● **GIVEN DATA**
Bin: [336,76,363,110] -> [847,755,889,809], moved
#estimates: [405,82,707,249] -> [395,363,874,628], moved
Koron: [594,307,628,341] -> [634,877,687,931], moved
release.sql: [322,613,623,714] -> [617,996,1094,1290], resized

* * *

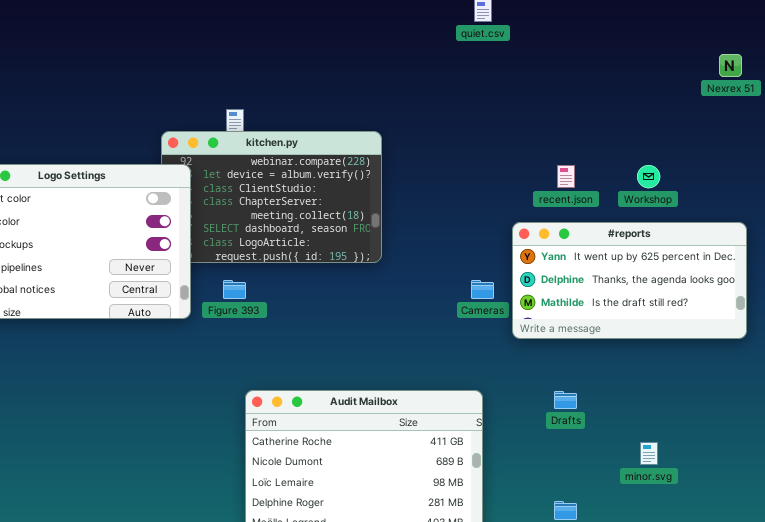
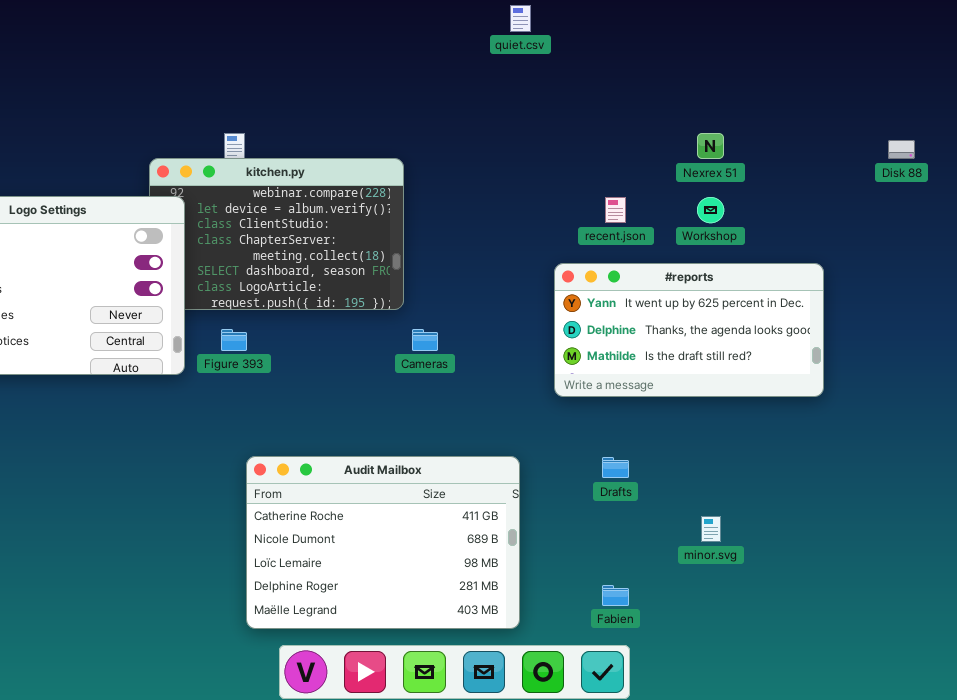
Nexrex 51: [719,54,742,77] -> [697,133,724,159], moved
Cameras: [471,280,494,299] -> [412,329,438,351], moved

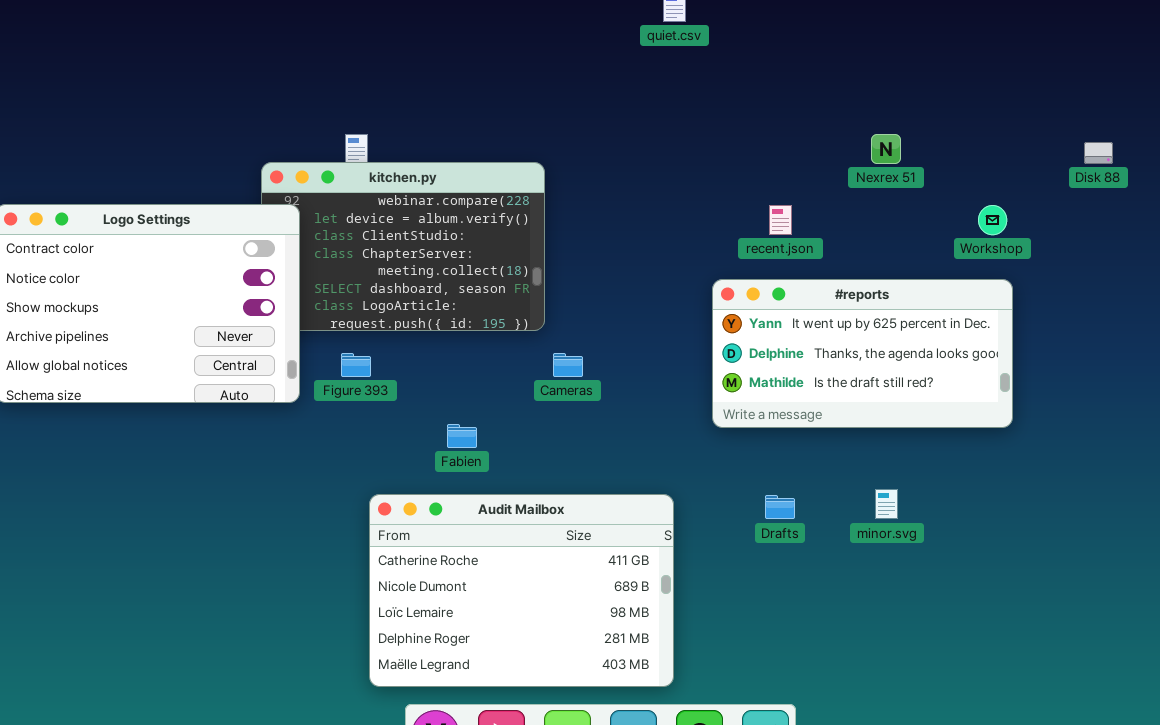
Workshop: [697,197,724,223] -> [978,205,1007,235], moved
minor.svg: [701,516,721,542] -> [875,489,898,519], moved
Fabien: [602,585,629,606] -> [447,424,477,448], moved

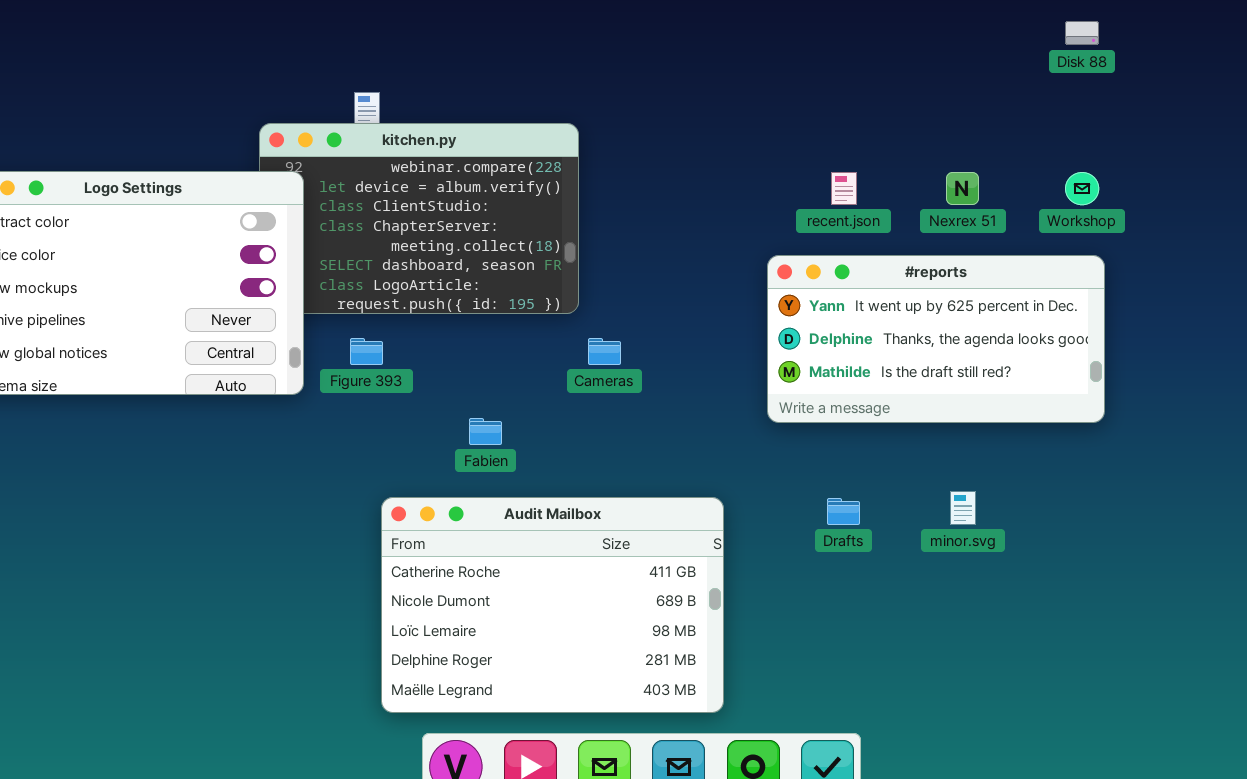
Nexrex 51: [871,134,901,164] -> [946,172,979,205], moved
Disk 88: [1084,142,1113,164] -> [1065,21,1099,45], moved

* * *

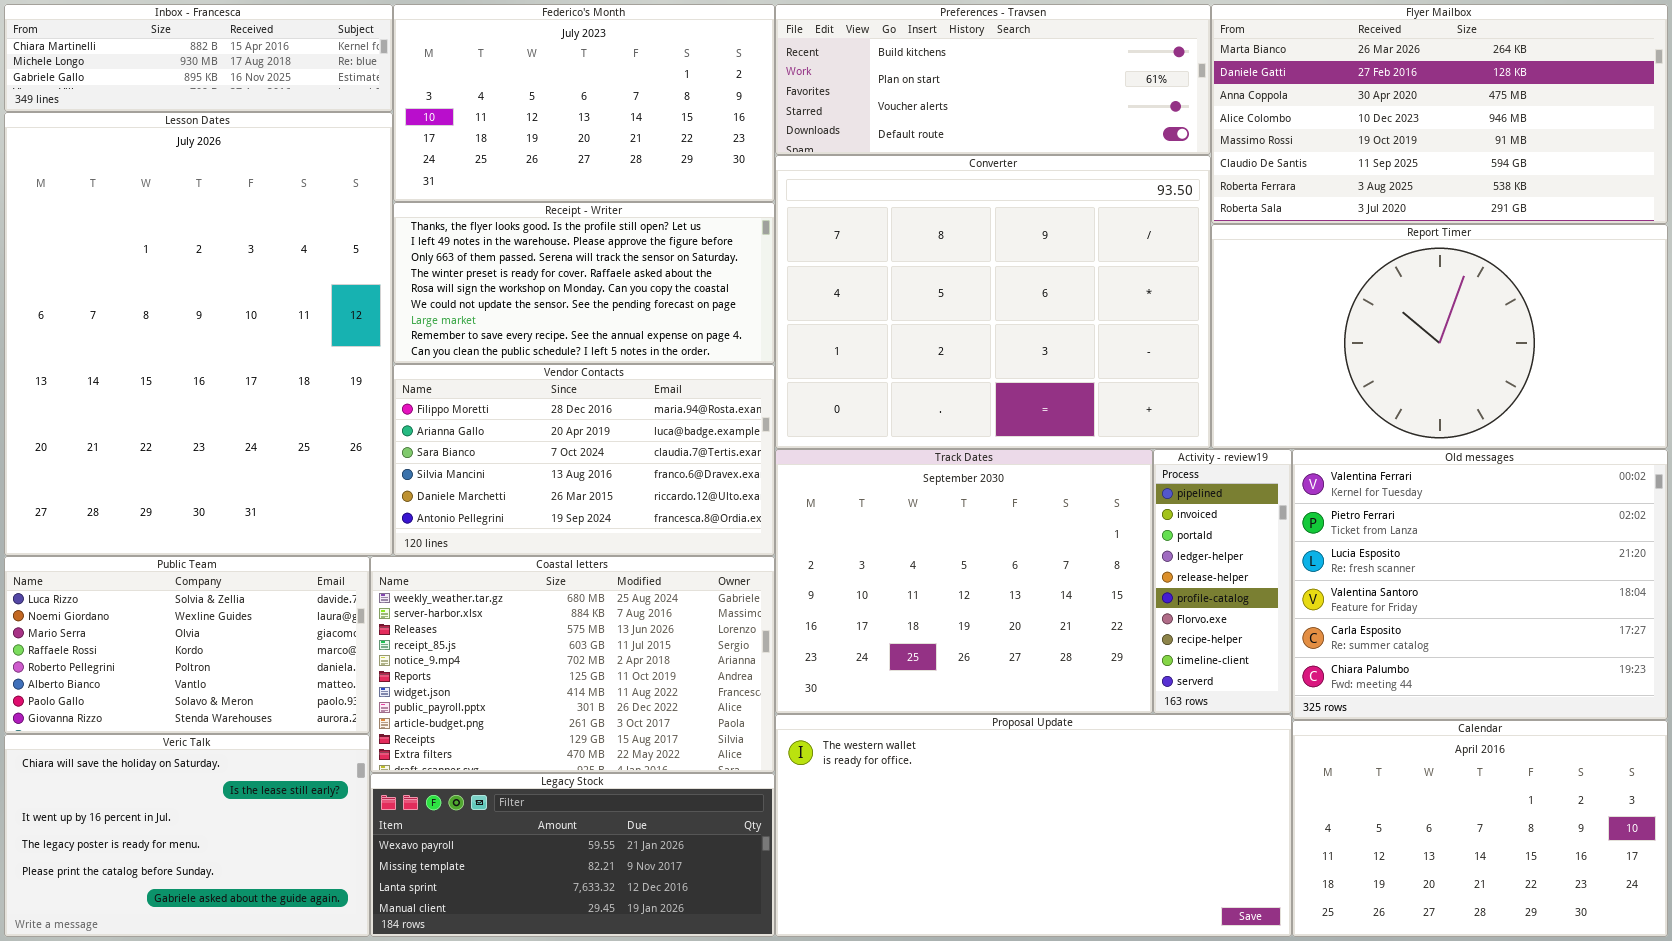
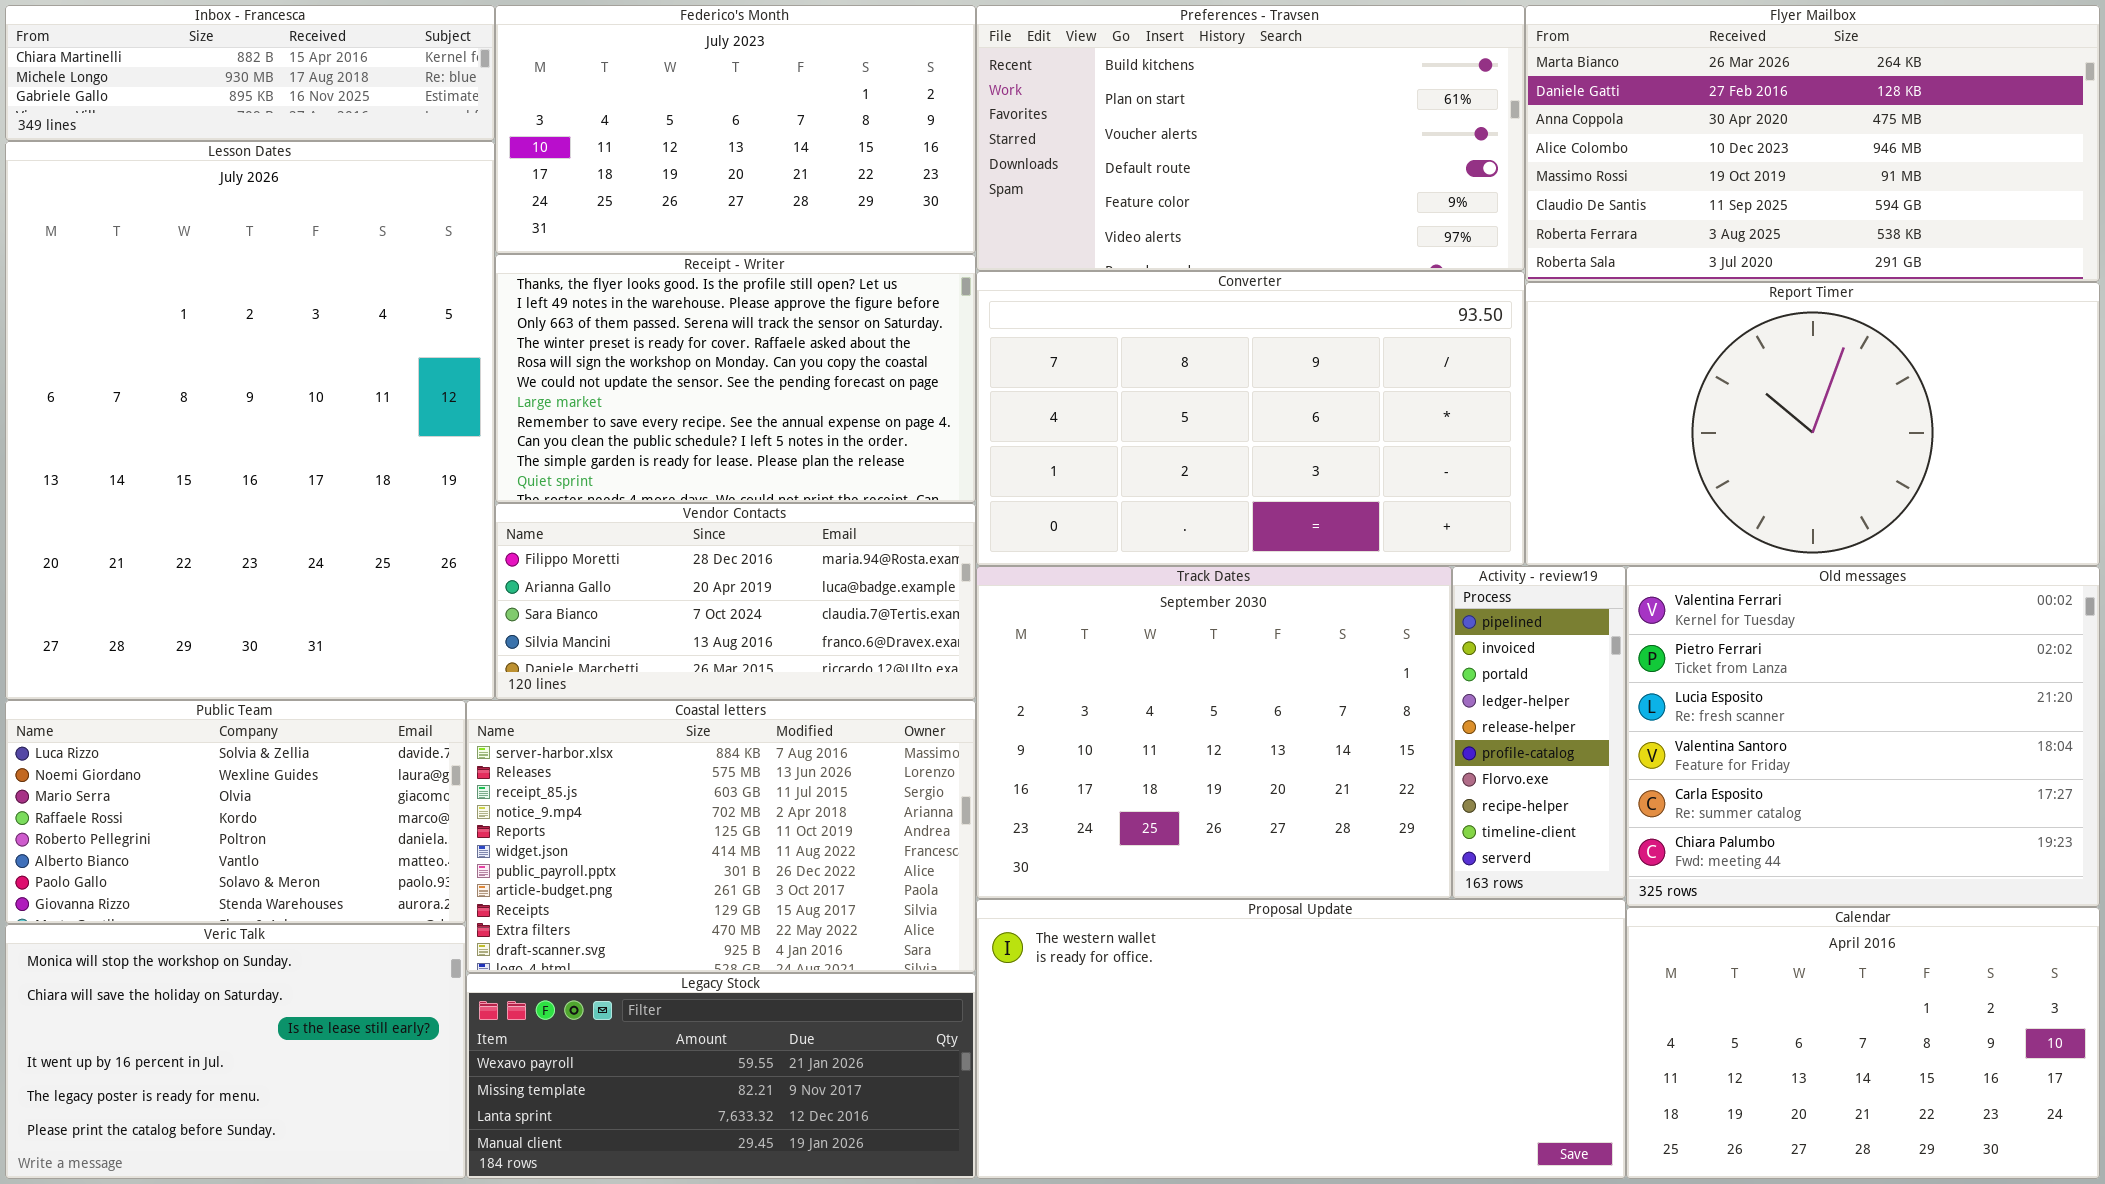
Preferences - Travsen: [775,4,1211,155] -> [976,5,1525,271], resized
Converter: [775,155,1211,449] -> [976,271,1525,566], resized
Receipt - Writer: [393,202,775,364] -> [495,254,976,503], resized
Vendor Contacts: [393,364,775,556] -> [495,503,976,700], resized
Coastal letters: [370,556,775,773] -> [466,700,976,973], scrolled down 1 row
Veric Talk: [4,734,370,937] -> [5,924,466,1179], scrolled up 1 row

● **TASK TO CARRY OUT**
The expected answer is an exact copy of the lines above, beginning at the line with "Coastal letters: [370,556,775,773]" and ending at the line with "Veric Talk: [4,734,370,937]", with both ends in.

● **ANSWER AREA**
Coastal letters: [370,556,775,773] -> [466,700,976,973], scrolled down 1 row
Veric Talk: [4,734,370,937] -> [5,924,466,1179], scrolled up 1 row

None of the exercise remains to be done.